Work item:
Give the data below again exactly, and drop each picture from it.

Available data:
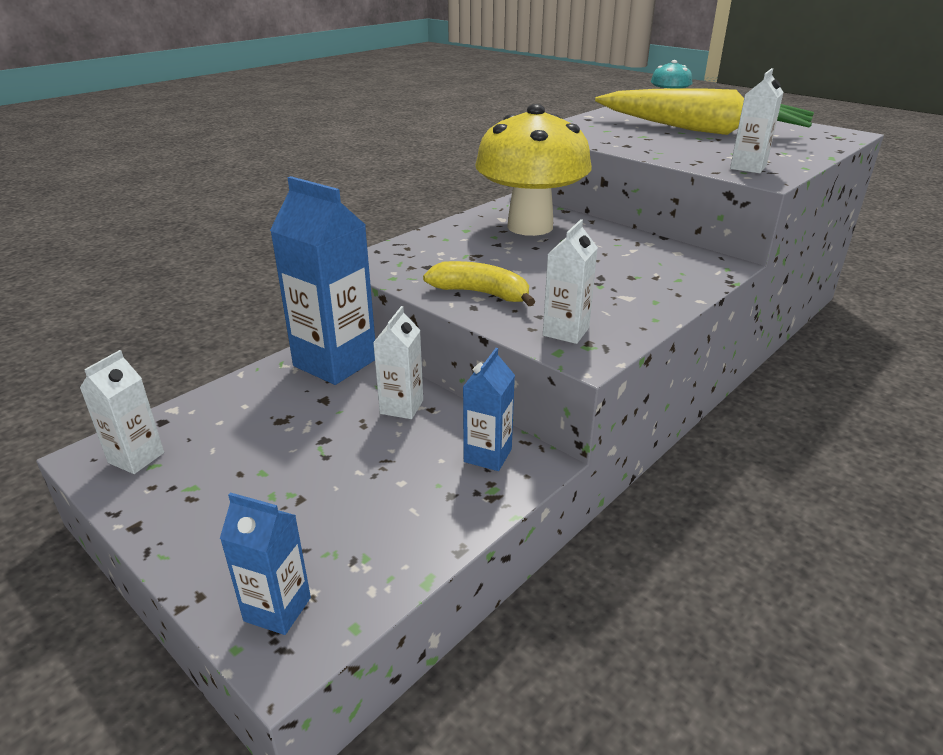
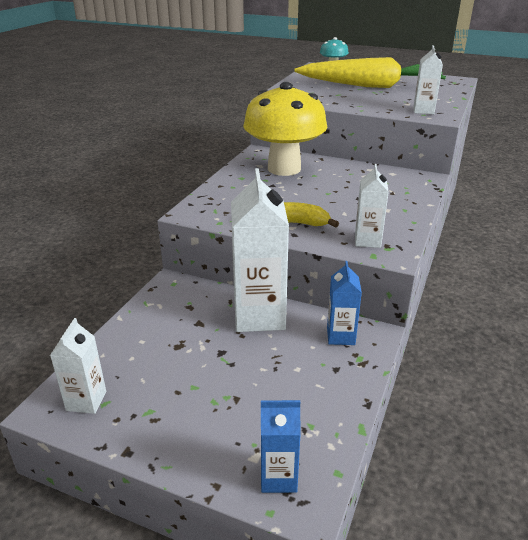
camera: 20 degrees left, 0 degrees up
blue carton [270,176,375,385] -> none
white carton [373,306,423,419] -> white carton [231,168,289,332], size x1.91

Reply to the task:
camera: 20 degrees left, 0 degrees up
blue carton [270,176,375,385] -> none
white carton [373,306,423,419] -> white carton [231,168,289,332], size x1.91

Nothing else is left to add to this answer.